> **Raw data**
....

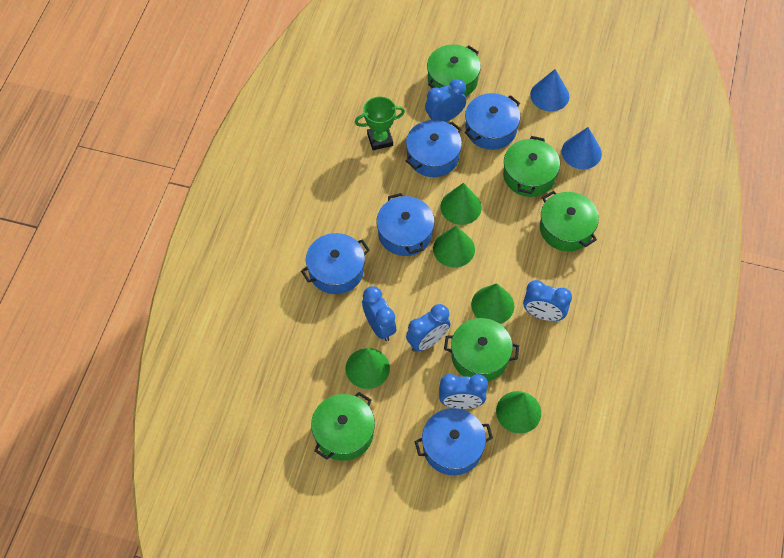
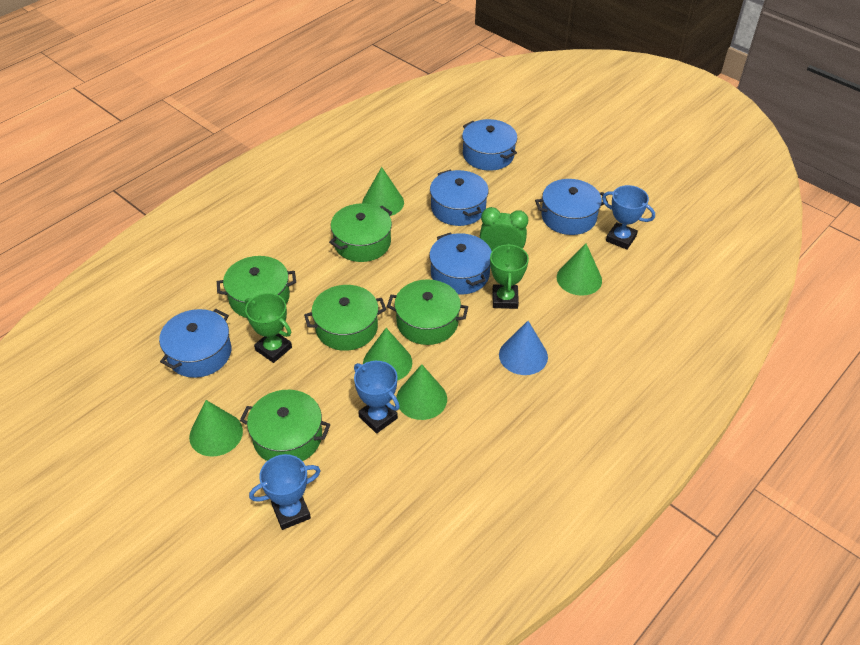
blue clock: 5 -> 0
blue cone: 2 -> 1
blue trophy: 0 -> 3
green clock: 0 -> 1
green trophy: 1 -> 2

....

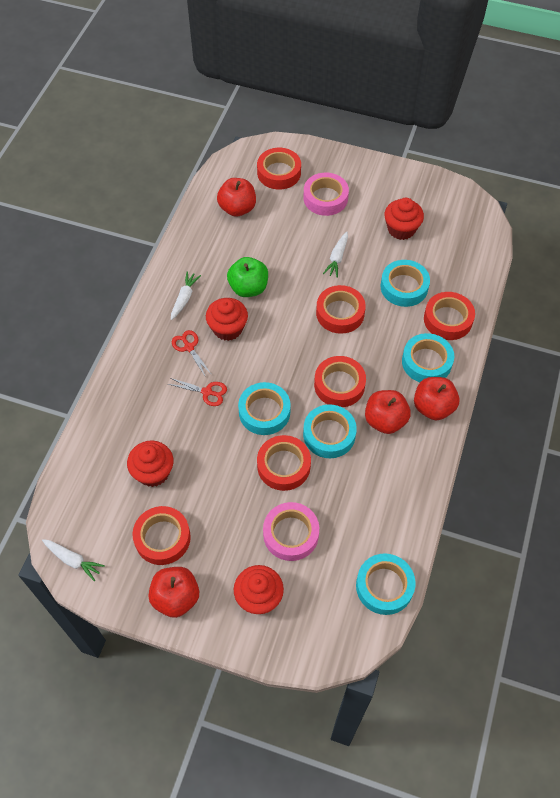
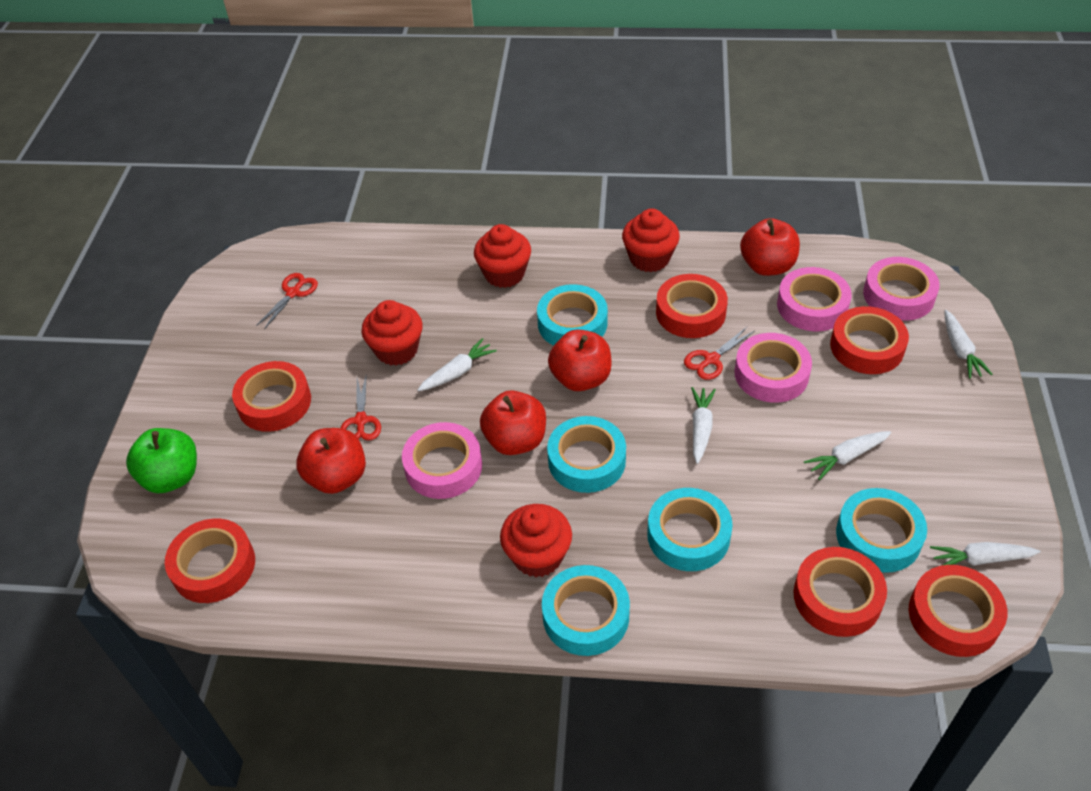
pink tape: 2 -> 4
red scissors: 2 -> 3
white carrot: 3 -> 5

....

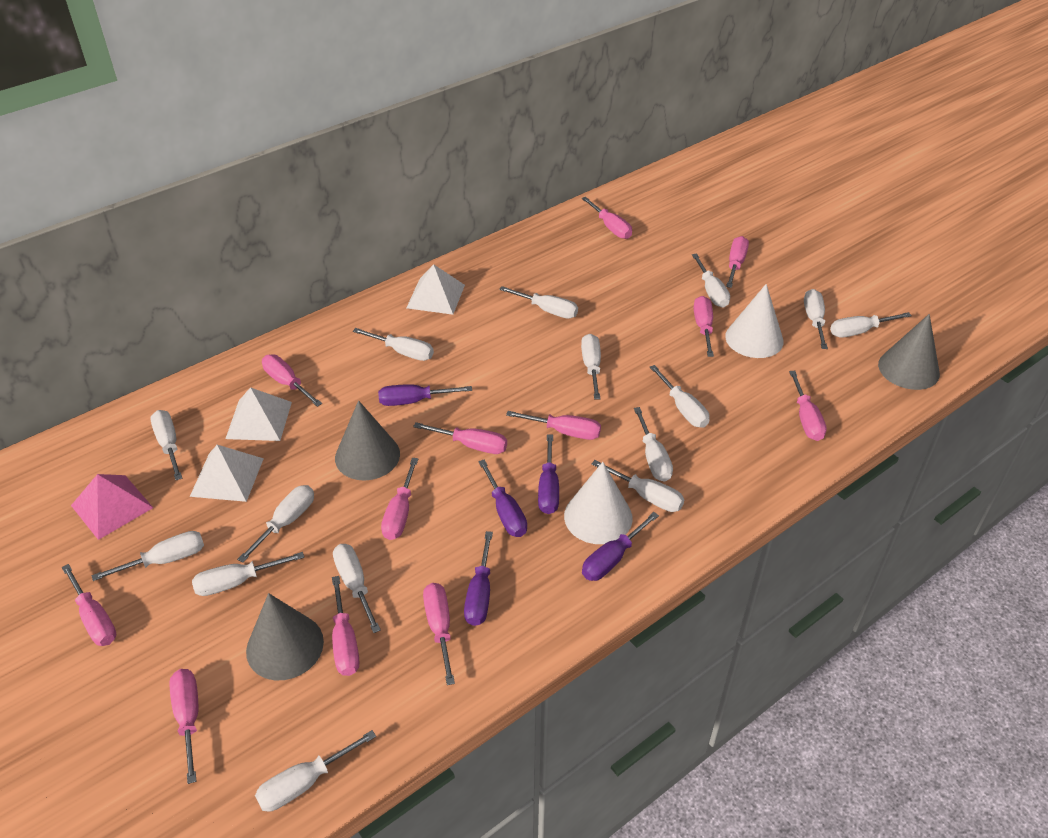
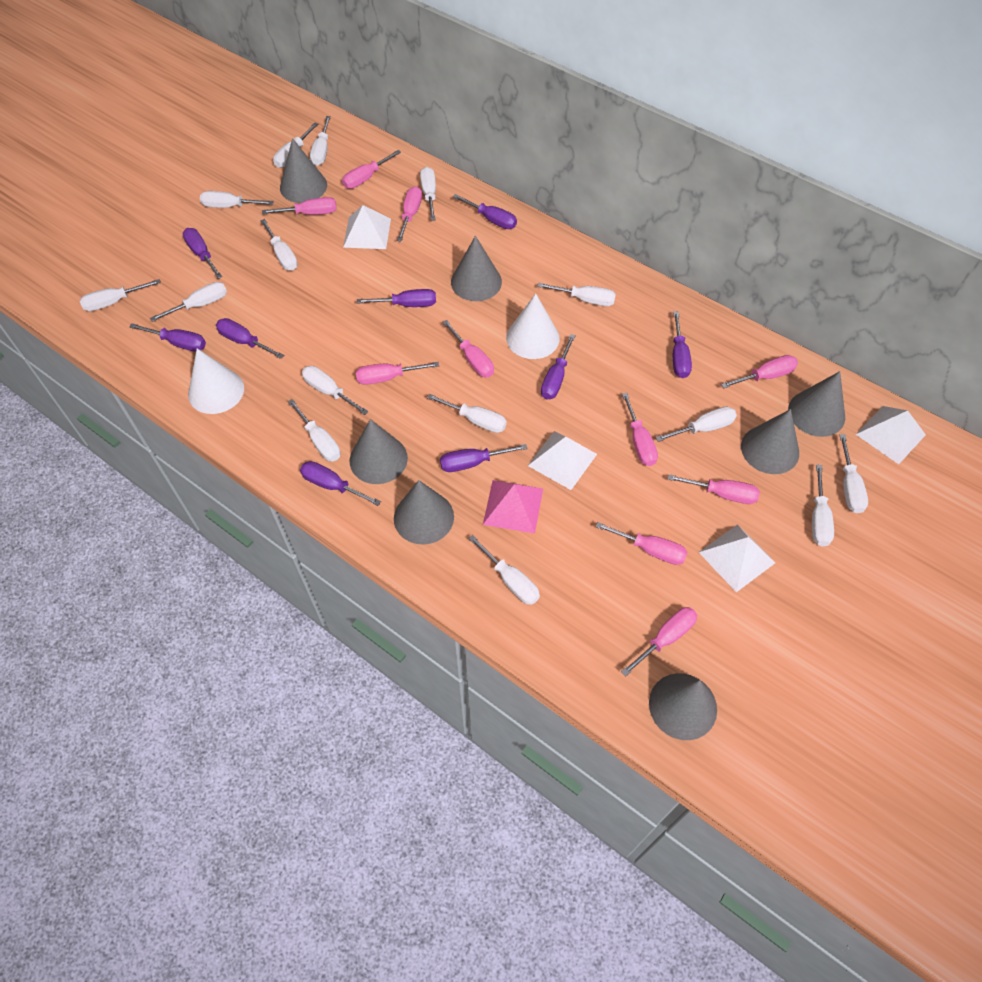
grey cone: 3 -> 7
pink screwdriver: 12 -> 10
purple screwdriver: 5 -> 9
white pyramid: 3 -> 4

....

> **Task item**
Could you retype exactly the lines above, starting at the line that contains "blue clock: 5 -> 0" and ending at the line that contains "green trophy: 1 -> 2", and nothing more?

> **Result of the task**
blue clock: 5 -> 0
blue cone: 2 -> 1
blue trophy: 0 -> 3
green clock: 0 -> 1
green trophy: 1 -> 2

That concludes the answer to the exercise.